WORK INSTRUCTIONS — Once the line containing "grey ball [487,64,544,122]" is found in the records below, return it and each following line exactly, up to and including the line containing "green traffic cone", and nothing else.

DATA FOR PROCESSING —
┄┄┄┄┄┄┄┄┄┄

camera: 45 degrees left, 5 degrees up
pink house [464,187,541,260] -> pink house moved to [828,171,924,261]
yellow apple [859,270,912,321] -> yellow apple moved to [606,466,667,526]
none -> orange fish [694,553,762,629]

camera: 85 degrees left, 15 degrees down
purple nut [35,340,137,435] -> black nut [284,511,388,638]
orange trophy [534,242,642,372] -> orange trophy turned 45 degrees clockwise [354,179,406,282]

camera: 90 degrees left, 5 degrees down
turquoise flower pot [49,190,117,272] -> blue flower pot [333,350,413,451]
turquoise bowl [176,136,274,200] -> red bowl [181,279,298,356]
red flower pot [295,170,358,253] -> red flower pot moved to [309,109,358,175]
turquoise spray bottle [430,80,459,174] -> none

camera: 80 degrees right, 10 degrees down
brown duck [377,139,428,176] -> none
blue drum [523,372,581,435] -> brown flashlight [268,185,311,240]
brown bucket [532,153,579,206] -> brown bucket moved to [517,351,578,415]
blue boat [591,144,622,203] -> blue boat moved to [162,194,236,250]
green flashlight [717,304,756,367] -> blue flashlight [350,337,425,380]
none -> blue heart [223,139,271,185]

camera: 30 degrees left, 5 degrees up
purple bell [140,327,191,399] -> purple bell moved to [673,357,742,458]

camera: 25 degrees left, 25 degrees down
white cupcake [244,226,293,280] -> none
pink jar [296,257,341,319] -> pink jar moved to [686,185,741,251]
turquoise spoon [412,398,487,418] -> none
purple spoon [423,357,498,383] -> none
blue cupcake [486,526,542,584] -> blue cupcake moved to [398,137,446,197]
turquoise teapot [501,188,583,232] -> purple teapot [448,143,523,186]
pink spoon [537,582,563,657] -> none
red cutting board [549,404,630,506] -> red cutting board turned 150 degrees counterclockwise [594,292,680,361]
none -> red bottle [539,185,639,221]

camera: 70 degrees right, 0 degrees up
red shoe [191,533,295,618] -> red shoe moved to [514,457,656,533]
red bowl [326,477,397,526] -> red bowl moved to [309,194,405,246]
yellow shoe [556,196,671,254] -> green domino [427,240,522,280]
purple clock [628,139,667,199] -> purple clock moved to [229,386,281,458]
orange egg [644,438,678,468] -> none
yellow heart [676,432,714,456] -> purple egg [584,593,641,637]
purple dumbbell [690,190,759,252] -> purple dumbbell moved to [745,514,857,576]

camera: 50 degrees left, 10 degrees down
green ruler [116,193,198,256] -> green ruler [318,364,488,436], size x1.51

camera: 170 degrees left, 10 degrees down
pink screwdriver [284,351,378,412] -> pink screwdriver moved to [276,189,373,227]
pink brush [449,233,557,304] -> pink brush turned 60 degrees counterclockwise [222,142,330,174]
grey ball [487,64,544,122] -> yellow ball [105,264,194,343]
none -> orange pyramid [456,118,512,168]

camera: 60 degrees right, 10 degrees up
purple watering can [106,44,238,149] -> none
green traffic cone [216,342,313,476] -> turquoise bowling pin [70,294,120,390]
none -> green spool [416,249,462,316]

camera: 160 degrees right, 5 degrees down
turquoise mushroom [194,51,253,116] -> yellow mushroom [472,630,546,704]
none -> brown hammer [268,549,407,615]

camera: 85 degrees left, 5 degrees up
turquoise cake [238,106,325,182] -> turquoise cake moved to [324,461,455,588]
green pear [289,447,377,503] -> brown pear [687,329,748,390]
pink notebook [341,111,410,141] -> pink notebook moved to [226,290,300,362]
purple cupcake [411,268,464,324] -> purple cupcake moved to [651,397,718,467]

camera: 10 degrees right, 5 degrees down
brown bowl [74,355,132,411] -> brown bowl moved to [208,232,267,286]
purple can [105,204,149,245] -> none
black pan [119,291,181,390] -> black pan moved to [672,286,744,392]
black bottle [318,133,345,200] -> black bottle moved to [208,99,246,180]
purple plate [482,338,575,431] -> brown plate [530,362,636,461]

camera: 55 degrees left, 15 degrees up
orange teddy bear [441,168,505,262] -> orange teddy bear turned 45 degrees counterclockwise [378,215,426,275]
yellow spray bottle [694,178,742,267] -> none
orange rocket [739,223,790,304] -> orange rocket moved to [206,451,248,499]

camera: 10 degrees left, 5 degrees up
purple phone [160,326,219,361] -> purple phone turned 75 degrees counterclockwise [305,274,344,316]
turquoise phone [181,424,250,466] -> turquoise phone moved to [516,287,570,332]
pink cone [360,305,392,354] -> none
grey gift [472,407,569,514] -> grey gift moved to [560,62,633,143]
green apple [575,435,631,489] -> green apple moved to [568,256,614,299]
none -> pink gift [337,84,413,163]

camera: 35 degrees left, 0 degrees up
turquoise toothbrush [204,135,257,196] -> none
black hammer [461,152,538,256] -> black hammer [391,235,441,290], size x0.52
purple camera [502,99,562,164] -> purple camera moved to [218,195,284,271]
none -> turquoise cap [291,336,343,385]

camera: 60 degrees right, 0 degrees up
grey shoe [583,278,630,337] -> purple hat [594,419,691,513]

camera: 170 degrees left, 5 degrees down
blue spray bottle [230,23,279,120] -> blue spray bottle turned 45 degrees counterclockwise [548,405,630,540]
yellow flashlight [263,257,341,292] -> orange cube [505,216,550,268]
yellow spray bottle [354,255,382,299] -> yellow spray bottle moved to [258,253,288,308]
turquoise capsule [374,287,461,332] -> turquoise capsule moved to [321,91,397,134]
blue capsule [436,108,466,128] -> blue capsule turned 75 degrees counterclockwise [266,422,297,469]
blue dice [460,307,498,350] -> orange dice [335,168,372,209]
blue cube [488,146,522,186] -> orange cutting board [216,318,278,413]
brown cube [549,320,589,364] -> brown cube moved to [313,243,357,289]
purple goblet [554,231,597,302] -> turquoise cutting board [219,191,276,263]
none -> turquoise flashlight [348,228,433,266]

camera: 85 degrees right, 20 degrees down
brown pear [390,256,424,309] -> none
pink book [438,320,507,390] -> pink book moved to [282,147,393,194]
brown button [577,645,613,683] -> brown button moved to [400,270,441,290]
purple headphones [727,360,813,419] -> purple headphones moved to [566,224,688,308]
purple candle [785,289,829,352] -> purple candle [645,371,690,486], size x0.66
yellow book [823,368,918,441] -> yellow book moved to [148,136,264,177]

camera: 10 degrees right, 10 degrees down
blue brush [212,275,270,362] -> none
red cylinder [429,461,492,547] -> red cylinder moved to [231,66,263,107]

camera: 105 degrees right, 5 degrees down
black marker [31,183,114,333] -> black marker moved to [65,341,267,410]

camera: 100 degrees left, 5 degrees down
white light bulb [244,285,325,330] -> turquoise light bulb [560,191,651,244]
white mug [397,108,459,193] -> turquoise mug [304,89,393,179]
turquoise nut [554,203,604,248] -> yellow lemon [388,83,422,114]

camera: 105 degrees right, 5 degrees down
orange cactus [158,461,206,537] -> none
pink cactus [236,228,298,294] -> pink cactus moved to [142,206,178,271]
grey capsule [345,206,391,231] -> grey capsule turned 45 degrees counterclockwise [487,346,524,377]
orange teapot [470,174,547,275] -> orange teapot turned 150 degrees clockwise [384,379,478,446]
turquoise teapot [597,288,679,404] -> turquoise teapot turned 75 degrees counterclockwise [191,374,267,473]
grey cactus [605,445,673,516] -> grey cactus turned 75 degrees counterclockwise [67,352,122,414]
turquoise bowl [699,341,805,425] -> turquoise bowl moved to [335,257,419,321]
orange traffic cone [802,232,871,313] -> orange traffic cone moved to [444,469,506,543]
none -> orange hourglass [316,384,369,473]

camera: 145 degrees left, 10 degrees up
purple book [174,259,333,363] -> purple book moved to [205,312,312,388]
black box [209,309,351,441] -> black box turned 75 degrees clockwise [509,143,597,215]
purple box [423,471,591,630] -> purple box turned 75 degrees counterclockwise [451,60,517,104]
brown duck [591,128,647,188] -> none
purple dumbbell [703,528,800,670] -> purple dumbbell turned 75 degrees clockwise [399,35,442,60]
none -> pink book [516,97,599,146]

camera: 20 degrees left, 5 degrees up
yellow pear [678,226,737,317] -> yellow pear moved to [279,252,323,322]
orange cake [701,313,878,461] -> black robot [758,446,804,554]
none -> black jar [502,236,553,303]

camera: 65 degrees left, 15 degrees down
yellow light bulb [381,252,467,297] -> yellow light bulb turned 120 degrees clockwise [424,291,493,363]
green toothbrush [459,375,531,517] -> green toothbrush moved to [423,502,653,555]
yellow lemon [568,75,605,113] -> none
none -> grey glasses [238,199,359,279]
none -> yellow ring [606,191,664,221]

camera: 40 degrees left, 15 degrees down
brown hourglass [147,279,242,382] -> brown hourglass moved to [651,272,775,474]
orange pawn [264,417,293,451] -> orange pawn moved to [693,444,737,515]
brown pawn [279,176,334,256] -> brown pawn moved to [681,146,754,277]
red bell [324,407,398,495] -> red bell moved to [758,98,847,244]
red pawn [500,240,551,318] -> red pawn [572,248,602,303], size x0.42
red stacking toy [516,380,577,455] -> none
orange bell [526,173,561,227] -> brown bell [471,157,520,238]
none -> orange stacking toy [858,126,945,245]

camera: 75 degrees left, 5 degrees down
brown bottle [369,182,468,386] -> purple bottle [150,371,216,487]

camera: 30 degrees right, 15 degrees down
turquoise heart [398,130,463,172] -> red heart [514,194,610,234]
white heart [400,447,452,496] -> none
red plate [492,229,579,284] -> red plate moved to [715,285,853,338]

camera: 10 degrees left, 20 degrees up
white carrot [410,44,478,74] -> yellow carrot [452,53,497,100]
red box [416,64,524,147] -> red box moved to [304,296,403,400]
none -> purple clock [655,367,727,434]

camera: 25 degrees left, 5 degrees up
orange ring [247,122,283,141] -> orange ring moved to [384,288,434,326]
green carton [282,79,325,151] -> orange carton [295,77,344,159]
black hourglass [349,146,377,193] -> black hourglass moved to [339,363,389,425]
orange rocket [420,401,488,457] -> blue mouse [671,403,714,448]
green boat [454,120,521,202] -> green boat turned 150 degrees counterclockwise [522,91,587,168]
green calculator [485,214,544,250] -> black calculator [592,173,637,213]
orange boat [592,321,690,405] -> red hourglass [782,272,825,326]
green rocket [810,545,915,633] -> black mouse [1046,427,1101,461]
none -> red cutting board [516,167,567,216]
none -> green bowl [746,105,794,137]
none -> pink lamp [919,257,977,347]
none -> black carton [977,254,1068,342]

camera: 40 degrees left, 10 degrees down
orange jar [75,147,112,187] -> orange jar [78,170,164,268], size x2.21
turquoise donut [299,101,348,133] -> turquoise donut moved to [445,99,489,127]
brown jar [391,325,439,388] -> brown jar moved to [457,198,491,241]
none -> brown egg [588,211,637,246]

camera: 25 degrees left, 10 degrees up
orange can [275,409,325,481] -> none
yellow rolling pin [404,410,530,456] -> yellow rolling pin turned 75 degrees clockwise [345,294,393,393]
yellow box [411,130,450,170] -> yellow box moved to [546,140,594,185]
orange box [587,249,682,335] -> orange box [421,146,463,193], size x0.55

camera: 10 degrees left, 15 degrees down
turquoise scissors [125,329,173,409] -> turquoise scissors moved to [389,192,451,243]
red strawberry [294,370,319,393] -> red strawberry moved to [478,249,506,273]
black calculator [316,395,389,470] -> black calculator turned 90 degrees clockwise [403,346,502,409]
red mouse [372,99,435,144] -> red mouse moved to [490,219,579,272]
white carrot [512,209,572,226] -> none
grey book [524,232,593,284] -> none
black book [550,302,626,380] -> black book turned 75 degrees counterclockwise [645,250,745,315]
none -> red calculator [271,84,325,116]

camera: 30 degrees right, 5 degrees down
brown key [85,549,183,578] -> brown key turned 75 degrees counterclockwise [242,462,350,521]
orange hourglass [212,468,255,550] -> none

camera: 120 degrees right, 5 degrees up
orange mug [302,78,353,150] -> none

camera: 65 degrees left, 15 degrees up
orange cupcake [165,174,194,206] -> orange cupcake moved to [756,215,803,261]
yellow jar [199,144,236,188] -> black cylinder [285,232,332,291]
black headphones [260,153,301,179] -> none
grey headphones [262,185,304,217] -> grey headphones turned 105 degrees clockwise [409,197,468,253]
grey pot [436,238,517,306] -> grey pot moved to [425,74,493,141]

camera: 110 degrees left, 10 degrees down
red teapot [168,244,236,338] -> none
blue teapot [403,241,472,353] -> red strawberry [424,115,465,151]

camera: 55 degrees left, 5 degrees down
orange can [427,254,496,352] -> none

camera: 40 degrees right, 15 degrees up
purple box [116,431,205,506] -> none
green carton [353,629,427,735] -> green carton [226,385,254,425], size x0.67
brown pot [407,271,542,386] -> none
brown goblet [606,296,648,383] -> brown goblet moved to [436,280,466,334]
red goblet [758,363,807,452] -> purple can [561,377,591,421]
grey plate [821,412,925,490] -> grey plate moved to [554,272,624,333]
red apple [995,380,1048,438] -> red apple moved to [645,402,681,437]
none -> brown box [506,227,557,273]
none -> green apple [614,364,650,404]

┄┄┄┄┄┄┄┄┄┄

TASK ANSWER —
grey ball [487,64,544,122] -> yellow ball [105,264,194,343]
none -> orange pyramid [456,118,512,168]

camera: 60 degrees right, 10 degrees up
purple watering can [106,44,238,149] -> none
green traffic cone [216,342,313,476] -> turquoise bowling pin [70,294,120,390]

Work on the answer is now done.